== Segment start ==
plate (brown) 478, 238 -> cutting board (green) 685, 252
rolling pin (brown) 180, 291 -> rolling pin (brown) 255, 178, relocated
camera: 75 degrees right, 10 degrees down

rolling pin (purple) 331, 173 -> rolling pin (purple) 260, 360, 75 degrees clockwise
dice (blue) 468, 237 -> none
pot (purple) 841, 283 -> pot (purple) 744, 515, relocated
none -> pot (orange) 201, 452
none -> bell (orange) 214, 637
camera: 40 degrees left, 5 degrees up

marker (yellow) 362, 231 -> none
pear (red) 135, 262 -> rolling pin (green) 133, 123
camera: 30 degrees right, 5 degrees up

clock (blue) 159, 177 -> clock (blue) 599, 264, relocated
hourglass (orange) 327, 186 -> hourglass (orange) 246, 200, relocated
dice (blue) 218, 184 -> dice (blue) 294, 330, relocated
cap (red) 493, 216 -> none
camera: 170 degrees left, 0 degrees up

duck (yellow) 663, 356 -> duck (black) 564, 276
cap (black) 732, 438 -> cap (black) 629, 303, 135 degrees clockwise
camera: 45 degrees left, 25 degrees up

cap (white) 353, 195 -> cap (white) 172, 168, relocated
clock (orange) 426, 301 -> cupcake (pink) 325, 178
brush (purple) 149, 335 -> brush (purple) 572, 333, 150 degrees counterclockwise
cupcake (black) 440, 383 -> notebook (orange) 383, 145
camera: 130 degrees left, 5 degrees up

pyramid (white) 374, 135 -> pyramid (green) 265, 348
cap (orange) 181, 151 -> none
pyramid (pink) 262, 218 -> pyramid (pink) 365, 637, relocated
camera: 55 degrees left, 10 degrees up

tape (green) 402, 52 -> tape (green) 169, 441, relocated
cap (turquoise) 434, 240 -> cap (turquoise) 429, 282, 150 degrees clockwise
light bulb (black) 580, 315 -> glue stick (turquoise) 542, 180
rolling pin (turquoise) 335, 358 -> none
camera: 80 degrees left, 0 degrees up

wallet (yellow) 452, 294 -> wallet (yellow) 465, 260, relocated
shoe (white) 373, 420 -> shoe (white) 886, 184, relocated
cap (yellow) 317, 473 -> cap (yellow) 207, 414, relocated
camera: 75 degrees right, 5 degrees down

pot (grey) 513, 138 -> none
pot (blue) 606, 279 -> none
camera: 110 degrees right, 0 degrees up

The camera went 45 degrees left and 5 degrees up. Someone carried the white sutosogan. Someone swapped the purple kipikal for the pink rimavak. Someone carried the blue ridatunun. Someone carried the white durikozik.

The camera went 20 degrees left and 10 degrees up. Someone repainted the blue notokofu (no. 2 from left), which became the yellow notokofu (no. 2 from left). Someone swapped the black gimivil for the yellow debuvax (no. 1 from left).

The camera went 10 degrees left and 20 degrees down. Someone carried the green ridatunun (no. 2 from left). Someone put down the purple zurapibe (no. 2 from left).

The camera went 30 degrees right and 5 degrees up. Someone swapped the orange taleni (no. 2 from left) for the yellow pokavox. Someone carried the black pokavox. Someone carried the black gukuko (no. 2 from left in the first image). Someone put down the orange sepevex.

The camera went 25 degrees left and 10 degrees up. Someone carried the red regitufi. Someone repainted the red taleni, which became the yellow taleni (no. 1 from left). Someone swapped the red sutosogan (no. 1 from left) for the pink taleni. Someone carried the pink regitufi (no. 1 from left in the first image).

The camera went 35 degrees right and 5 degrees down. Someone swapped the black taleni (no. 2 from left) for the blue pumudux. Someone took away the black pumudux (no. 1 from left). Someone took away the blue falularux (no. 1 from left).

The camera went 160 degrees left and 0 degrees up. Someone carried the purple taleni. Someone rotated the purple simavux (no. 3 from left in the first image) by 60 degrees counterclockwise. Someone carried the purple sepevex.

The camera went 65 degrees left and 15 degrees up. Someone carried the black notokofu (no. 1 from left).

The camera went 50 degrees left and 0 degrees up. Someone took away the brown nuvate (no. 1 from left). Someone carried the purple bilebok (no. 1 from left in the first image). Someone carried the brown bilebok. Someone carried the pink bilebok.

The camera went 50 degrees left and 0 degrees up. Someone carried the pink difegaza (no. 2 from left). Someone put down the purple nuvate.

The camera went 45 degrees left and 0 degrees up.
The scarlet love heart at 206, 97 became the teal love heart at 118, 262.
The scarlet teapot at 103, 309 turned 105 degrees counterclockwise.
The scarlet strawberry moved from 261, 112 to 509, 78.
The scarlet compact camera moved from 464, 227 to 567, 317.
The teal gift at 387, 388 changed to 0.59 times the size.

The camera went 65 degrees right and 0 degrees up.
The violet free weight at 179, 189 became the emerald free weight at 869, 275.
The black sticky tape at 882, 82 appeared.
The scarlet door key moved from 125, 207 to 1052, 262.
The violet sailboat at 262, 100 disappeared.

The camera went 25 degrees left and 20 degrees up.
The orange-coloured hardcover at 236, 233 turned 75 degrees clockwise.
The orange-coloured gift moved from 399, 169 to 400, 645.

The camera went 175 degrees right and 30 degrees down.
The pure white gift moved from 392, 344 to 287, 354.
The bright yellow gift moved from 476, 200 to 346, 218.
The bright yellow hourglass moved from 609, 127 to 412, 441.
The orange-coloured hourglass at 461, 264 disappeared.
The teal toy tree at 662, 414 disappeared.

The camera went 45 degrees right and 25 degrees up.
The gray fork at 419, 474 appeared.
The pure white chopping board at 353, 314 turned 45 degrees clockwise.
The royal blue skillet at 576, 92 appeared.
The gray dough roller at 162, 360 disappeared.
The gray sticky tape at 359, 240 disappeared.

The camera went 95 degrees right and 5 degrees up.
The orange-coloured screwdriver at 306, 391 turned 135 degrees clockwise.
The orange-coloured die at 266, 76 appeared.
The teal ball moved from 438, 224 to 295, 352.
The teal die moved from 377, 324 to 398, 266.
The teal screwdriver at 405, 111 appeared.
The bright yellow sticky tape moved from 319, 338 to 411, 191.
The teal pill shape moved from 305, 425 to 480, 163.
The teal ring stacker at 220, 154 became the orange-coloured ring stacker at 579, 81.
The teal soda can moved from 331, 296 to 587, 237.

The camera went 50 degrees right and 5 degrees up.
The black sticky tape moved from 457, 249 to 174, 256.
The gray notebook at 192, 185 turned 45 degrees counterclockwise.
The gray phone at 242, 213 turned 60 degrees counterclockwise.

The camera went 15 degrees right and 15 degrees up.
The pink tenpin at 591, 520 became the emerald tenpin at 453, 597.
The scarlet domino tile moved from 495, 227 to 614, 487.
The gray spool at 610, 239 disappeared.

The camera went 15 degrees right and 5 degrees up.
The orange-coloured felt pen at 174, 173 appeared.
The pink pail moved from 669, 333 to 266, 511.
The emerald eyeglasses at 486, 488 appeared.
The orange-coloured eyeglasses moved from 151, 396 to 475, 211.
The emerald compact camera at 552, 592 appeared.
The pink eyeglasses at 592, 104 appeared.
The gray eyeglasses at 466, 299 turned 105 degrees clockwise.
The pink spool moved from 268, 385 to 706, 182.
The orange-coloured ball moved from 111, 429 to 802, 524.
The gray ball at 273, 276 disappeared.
== Segment end ==
→ **Work request**: In the entries above, restate word for word the lines between the one holding "The scarlet strawberry" and the one holding "The scarlet compact", inclusive, and nothing besides.

→ **Written response**:
The scarlet strawberry moved from 261, 112 to 509, 78.
The scarlet compact camera moved from 464, 227 to 567, 317.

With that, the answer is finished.